Instructions to follow:
Can you duplicate the entries below, unchanged, from the line containing "Question: From a real-world perspective, is white matte" through the line containing "Question: In the"?

[A block of data]
-- start --

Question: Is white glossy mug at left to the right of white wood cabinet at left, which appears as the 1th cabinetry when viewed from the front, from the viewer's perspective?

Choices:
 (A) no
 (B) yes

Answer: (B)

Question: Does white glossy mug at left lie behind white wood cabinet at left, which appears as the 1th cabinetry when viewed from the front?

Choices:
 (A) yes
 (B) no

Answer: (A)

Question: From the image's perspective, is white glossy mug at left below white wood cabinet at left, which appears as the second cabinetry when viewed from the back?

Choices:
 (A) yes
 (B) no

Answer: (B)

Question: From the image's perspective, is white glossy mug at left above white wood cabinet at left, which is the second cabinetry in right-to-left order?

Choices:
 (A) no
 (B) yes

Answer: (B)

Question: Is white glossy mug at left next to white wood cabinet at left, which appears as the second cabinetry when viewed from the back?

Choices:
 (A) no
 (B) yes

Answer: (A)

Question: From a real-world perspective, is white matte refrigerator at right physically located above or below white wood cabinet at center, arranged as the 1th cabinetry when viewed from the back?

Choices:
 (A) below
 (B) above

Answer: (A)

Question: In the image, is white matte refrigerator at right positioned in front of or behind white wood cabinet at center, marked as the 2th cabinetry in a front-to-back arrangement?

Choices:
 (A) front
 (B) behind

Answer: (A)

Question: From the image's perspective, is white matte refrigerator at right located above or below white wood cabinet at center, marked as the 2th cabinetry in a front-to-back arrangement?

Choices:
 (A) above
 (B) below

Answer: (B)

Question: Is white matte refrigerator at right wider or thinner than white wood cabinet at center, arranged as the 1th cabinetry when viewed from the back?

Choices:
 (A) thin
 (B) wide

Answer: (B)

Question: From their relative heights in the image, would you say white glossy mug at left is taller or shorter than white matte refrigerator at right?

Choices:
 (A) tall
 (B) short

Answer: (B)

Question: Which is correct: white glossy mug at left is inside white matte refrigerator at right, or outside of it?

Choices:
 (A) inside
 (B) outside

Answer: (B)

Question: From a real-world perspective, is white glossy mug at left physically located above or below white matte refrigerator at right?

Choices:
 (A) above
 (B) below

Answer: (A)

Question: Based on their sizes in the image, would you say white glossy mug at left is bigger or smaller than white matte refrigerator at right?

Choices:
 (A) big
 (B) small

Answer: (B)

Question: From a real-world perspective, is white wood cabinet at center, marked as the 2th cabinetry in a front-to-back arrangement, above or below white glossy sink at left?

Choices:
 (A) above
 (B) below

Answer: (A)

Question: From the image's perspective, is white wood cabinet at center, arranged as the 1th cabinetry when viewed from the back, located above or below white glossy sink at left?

-- end --

Written answer:
Question: From a real-world perspective, is white matte refrigerator at right physically located above or below white wood cabinet at center, arranged as the 1th cabinetry when viewed from the back?

Choices:
 (A) below
 (B) above

Answer: (A)

Question: In the image, is white matte refrigerator at right positioned in front of or behind white wood cabinet at center, marked as the 2th cabinetry in a front-to-back arrangement?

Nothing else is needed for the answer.